* _DATA_:
━━━━━━━━━━
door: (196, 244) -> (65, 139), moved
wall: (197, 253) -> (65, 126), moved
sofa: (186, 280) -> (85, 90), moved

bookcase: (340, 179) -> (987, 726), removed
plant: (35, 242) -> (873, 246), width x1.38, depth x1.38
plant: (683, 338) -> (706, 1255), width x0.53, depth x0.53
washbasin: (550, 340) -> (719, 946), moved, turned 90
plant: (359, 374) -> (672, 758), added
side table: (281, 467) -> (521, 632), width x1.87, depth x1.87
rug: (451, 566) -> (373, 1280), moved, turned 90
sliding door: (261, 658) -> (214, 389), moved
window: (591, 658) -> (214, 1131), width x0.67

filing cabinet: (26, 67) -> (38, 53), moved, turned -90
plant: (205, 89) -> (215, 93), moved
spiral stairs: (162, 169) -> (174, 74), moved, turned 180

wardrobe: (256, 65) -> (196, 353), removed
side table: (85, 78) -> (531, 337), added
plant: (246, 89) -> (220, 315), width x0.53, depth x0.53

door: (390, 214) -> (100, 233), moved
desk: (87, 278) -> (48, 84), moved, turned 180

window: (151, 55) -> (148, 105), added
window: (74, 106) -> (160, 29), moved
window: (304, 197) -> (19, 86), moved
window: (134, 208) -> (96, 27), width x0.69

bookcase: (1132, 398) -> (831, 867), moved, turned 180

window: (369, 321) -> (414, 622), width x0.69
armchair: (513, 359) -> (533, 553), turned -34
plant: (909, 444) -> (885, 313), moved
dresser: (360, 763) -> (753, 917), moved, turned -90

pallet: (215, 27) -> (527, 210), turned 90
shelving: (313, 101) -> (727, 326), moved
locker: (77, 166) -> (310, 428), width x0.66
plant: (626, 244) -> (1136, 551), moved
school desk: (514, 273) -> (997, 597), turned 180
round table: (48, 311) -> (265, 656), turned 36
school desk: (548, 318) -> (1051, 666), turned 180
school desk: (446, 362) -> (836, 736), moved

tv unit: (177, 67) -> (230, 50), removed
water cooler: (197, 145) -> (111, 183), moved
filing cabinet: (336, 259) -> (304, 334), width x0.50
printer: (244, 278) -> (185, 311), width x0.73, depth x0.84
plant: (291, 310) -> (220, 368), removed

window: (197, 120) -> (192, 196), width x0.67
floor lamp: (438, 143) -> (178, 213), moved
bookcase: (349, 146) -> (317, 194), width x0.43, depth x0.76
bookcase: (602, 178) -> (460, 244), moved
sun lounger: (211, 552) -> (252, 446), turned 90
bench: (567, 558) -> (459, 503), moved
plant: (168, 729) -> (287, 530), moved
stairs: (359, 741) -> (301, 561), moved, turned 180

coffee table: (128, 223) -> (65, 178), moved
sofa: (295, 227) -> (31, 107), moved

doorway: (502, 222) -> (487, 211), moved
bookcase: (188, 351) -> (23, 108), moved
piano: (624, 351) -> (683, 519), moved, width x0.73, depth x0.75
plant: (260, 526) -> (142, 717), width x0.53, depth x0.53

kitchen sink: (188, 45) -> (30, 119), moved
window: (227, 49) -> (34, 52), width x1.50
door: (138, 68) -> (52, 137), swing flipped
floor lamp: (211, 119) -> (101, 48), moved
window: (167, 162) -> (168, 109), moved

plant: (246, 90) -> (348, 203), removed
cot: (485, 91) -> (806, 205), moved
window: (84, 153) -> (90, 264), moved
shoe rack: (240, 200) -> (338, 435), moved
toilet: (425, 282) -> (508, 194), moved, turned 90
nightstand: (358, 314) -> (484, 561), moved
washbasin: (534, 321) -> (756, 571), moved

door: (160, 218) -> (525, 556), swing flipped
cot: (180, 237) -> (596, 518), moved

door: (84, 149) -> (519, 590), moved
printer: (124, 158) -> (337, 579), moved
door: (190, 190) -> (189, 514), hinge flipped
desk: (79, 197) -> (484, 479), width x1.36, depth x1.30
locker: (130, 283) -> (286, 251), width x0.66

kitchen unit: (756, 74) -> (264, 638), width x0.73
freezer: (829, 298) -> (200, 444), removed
━━━━━━━━━━
* _TASK_:
Copy out every line from the records that has the word "locker".

* _EXERCISE RESPONSE_:
locker: (77, 166) -> (310, 428), width x0.66
locker: (130, 283) -> (286, 251), width x0.66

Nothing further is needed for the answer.